## RECORDED INFORMATION
-- Opening Marker --

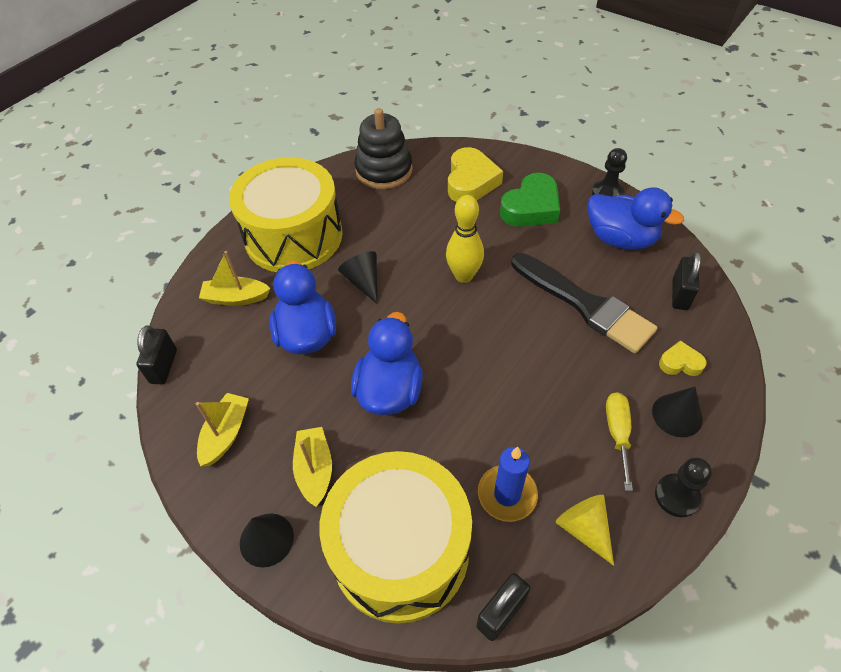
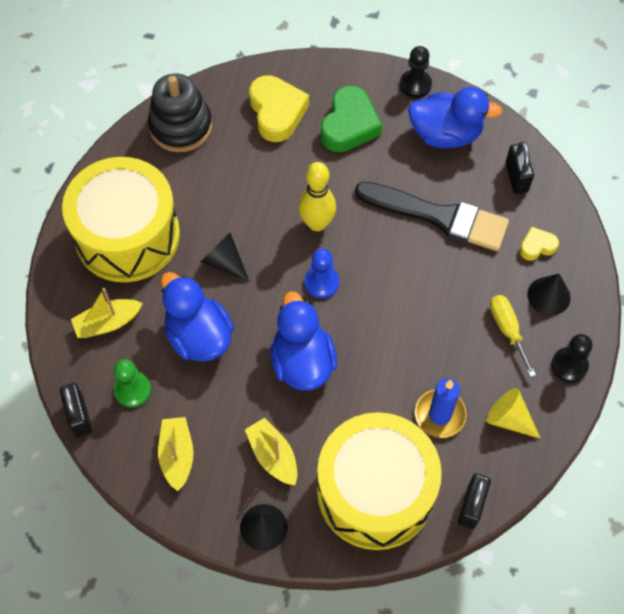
camera: 25 degrees left, 10 degrees up
none -> green pawn [113,359,151,407]
none -> blue pawn [305,249,339,298]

-- Closing Marker --

## EXERCISE PROMPT
Out of the data above, return each line where the word "none" can be found.

## ANSWER TO THIS TASK
none -> green pawn [113,359,151,407]
none -> blue pawn [305,249,339,298]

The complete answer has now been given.